◆ WORK REQUIRED ◆
Your answer should contain only the lines from the top of the data below down through the one with "(136, 261) = (230, 192): grey", transcribed exactly and without pictures; please include nothing more.
DATASET CONTENT: Begin
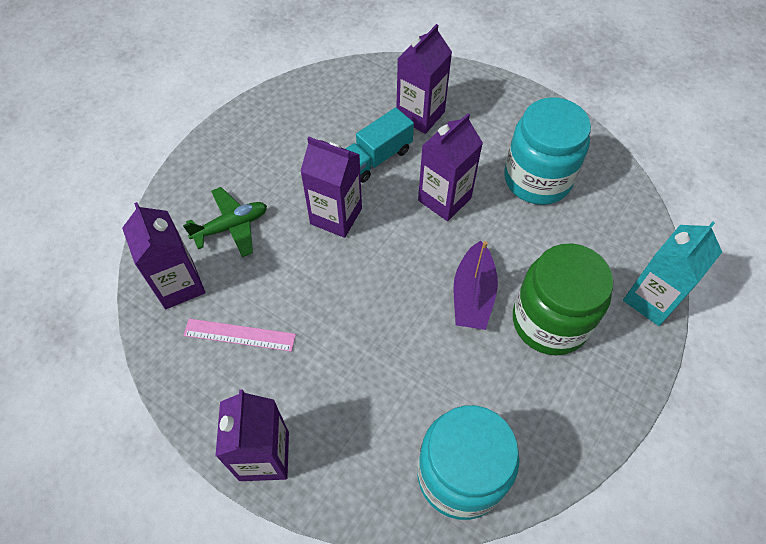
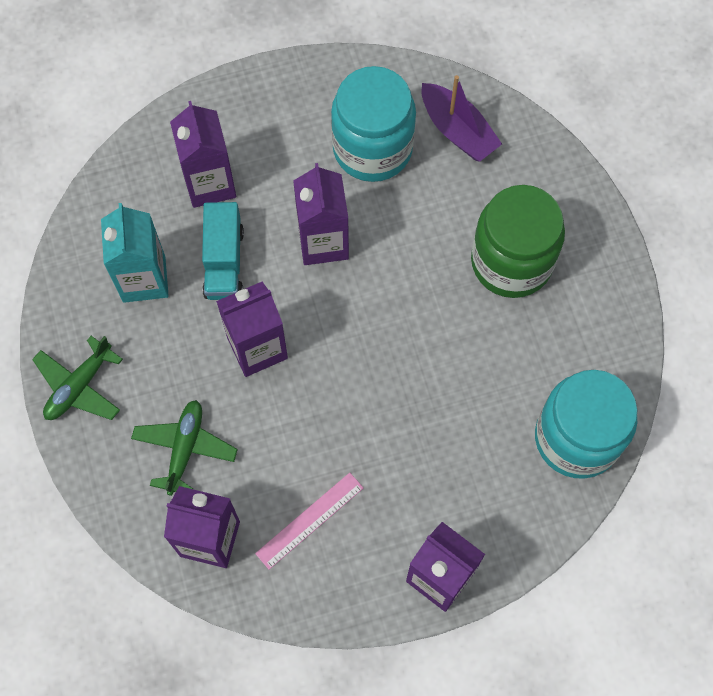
camera: 50 degrees left, 10 degrees up
(226, 145) = (79, 386): none -> green plane
(472, 295) = (437, 300): purple boat -> purple boat (457, 131)
(651, 299) = (558, 169): turquoise carton -> turquoise carton (144, 279)

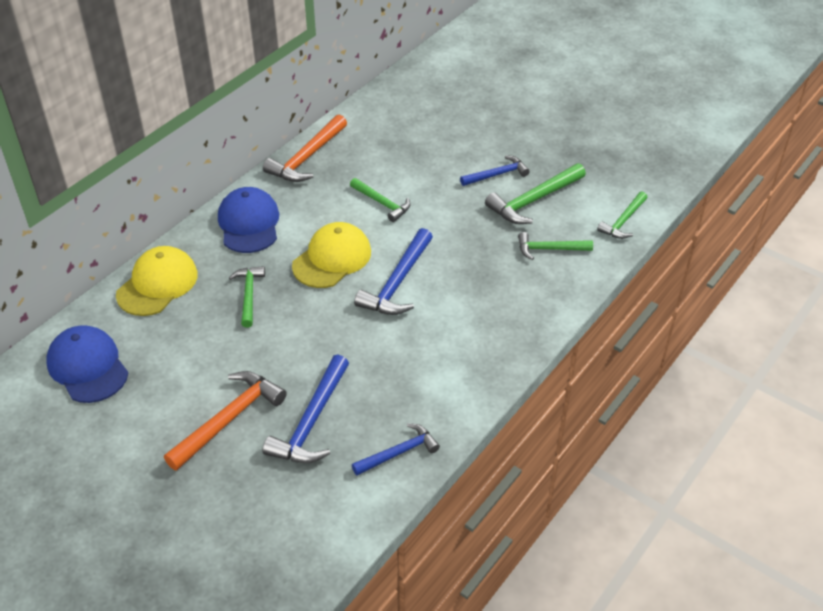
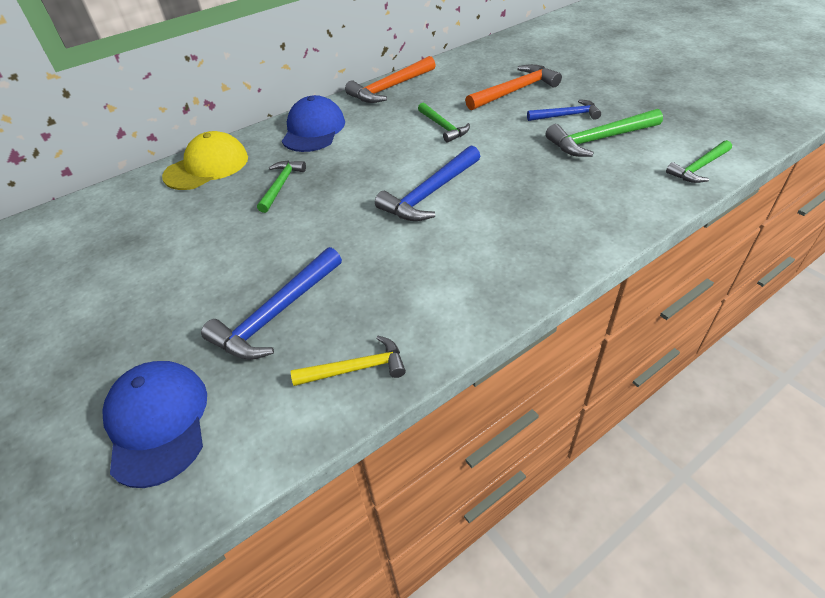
camera: 20 degrees right, 0 degrees up
(88, 367) = (102, 225): blue cap -> blue cap (158, 422)
(229, 419) = (195, 296): orange hammer -> orange hammer (515, 91)
(332, 259) = (374, 165): yellow cap -> none
(399, 452) = (356, 368): blue hammer -> yellow hammer
(549, 249) = (606, 183): green hammer -> none

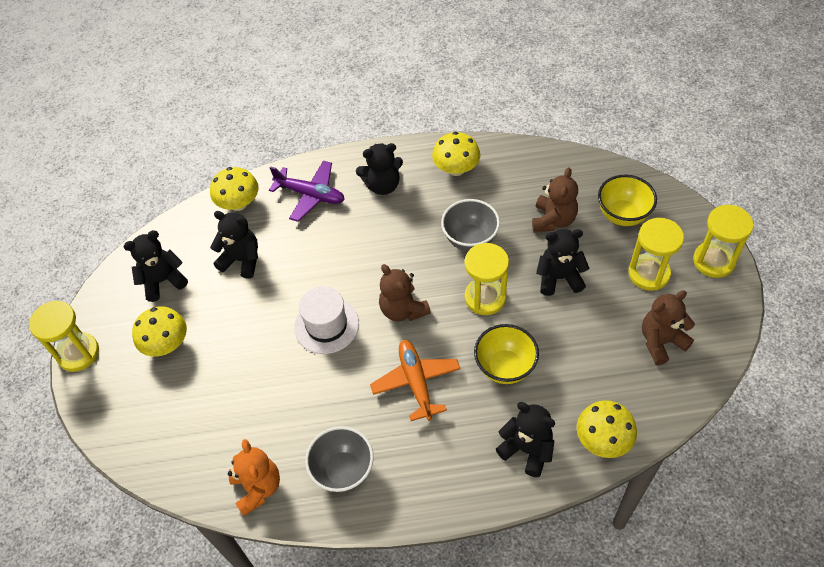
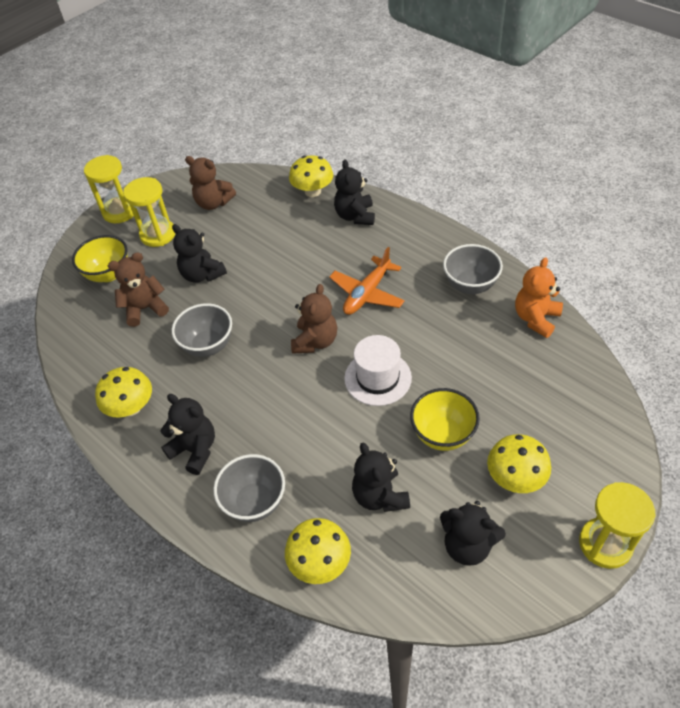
camera: 130 degrees left, 5 degrees down
(310, 195) = (255, 502): purple plane -> grey bowl
(485, 298) = (258, 302): yellow hourglass -> none
(505, 367) = (307, 258): yellow bowl -> yellow bowl (442, 435)

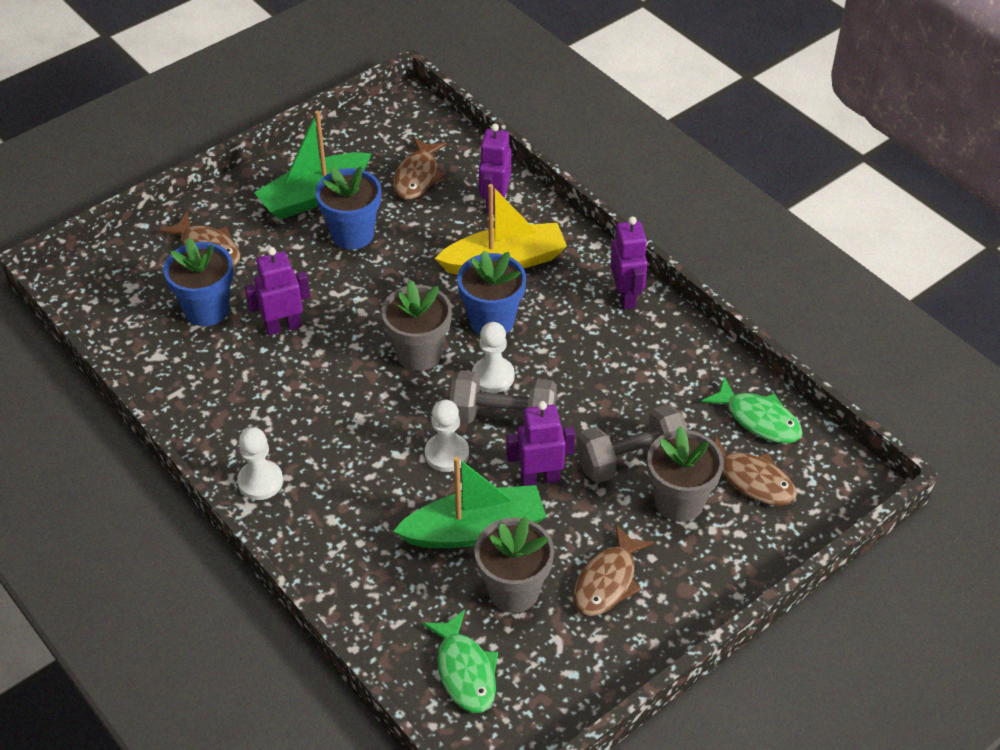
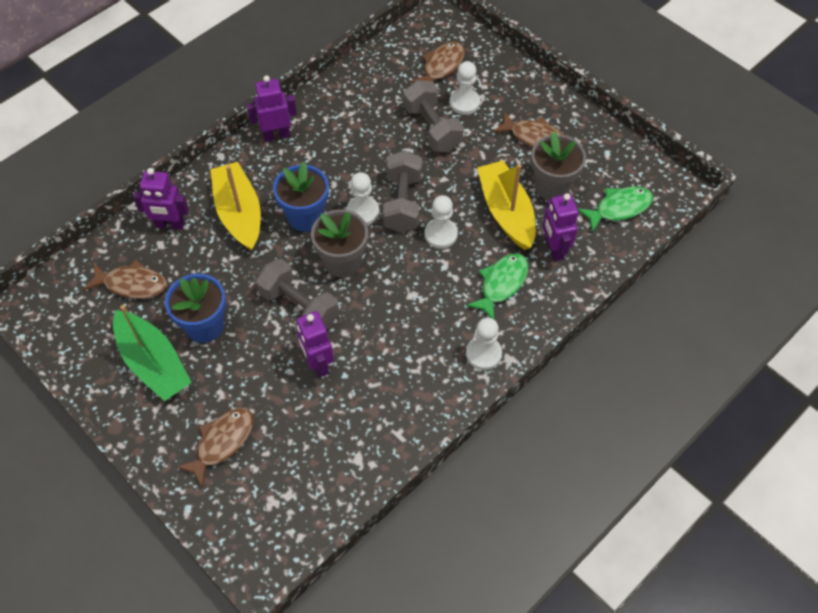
camera: 95 degrees left, 10 degrees up
(207, 309) = (300, 428): blue flower pot -> none
(362, 312) = (299, 307): none -> grey dumbbell
(474, 530) = (506, 212): green boat -> yellow boat
(539, 478) = (455, 178): purple robot -> purple robot (554, 249)
(679, 501) = (464, 103): grey flower pot -> white pawn
(758, 419) = (389, 62): green fish -> green fish (501, 284)

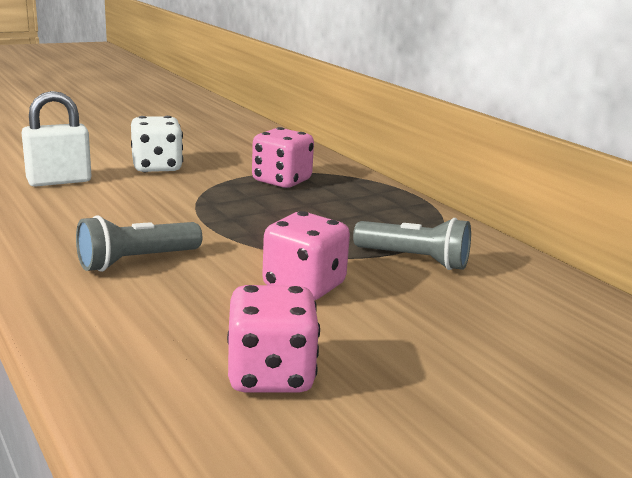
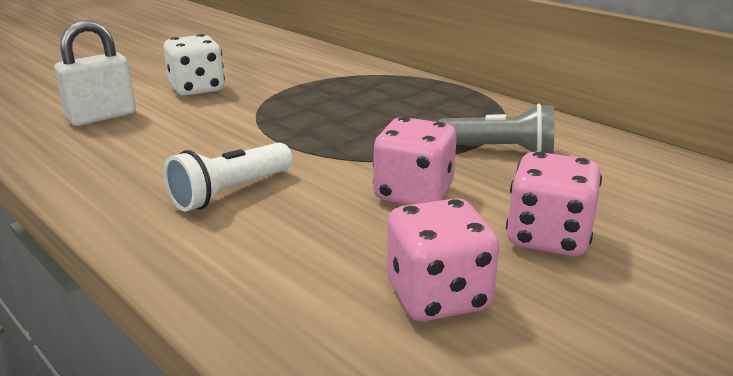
camera: 10 degrees left, 5 degrees up
(136, 261) = (230, 192): grey flashlight -> white flashlight
(281, 181) = (328, 88): pink dice -> pink dice (547, 237)

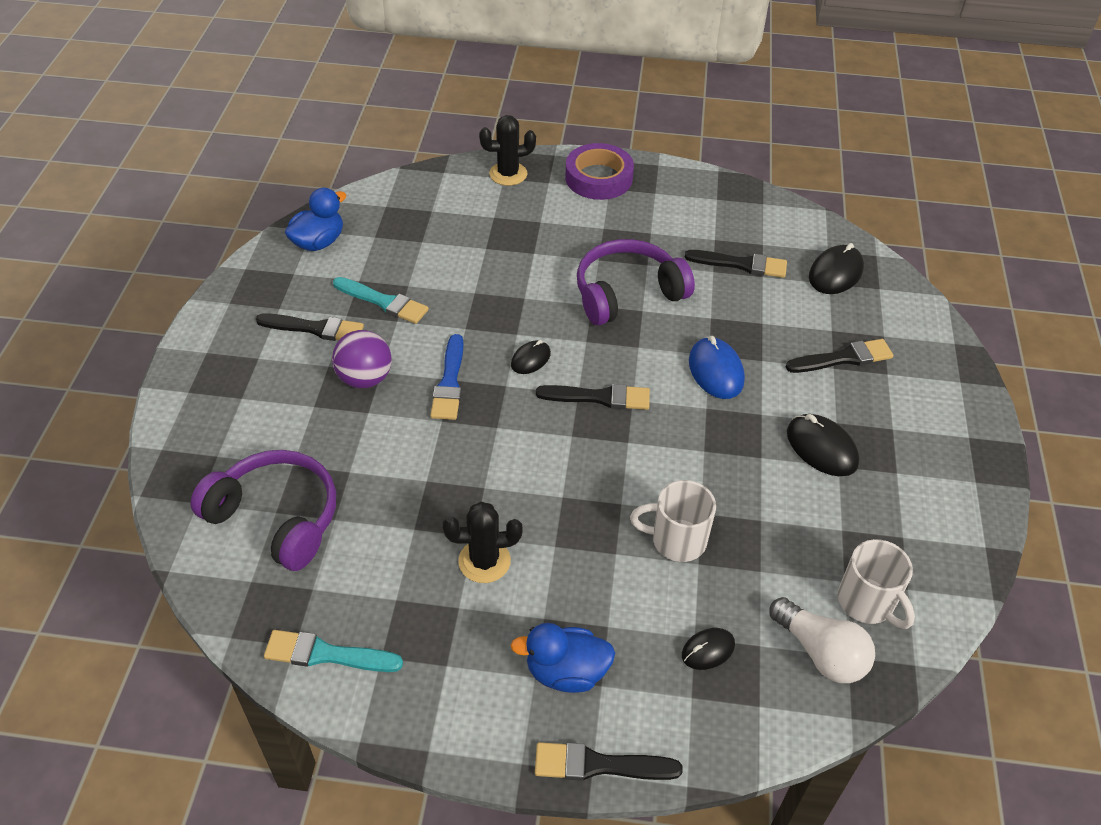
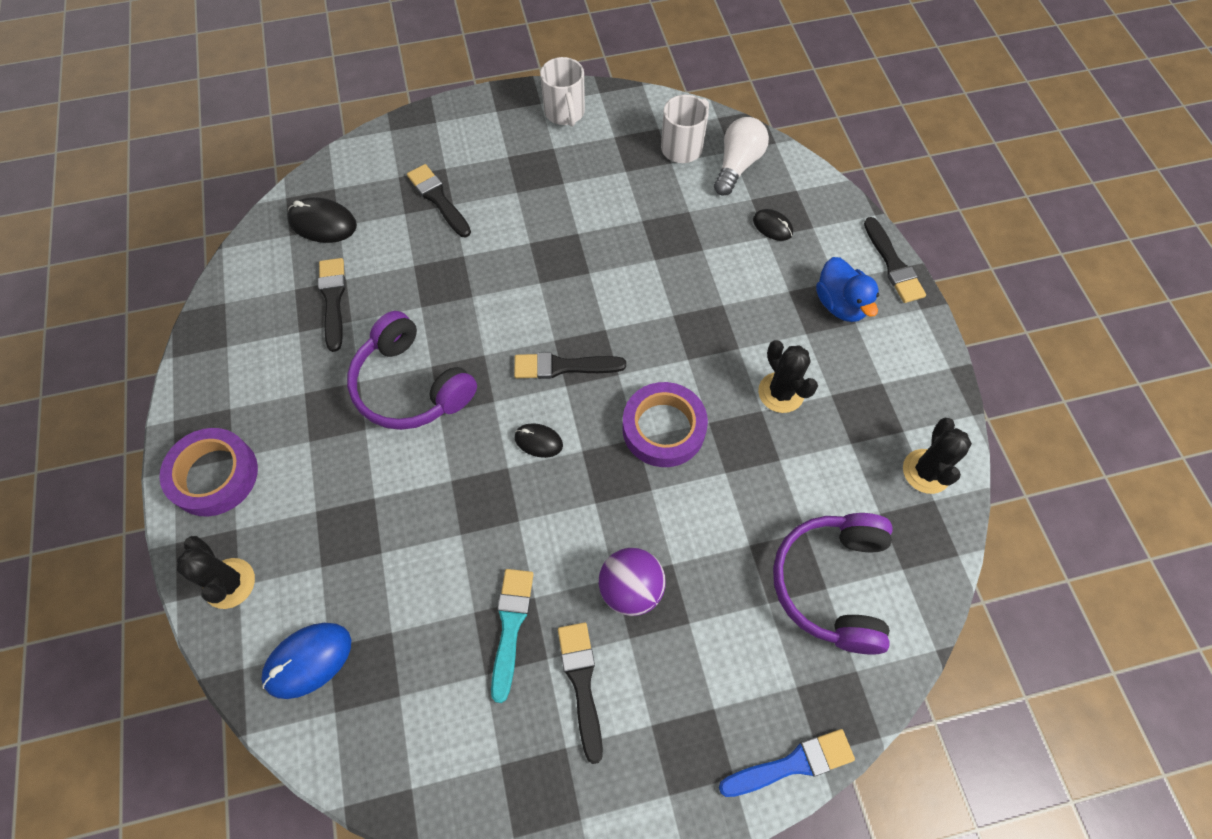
camera: 110 degrees left, 15 degrees up
(318, 242) = (432, 764): blue duck -> none
(327, 654) = (926, 471): turquoise brush -> black cactus
(449, 382) = (600, 503): blue brush -> blue brush (792, 764)
(496, 450) = (663, 428): none -> purple tape
(599, 397) = (563, 366): black brush -> black brush turned 75 degrees counterclockwise
(676, 540) = (689, 268): white mug -> white mug (565, 113)
(716, 371) = (491, 286): blue mouse -> blue mouse (308, 660)
(821, 448) = (549, 196): black mouse -> none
DATASET CONTENT: End
◆ EXERCISE SOLUTION ◆
camera: 50 degrees left, 10 degrees up
(226, 145) = (79, 386): none -> green plane
(472, 295) = (437, 300): purple boat -> purple boat (457, 131)
(651, 299) = (558, 169): turquoise carton -> turquoise carton (144, 279)

camera: 20 degrees right, 0 degrees up
(88, 367) = (102, 225): blue cap -> blue cap (158, 422)
(229, 419) = (195, 296): orange hammer -> orange hammer (515, 91)
(332, 259) = (374, 165): yellow cap -> none
(399, 452) = (356, 368): blue hammer -> yellow hammer
(549, 249) = (606, 183): green hammer -> none

camera: 130 degrees left, 5 degrees down
(310, 195) = (255, 502): purple plane -> grey bowl
(485, 298) = (258, 302): yellow hourglass -> none
(505, 367) = (307, 258): yellow bowl -> yellow bowl (442, 435)

camera: 95 degrees left, 10 degrees up
(207, 309) = (300, 428): blue flower pot -> none
(362, 312) = (299, 307): none -> grey dumbbell
(474, 530) = (506, 212): green boat -> yellow boat
(539, 478) = (455, 178): purple robot -> purple robot (554, 249)
(679, 501) = (464, 103): grey flower pot -> white pawn
(758, 419) = (389, 62): green fish -> green fish (501, 284)

camera: 10 degrees left, 5 degrees up
(136, 261) = (230, 192): grey flashlight -> white flashlight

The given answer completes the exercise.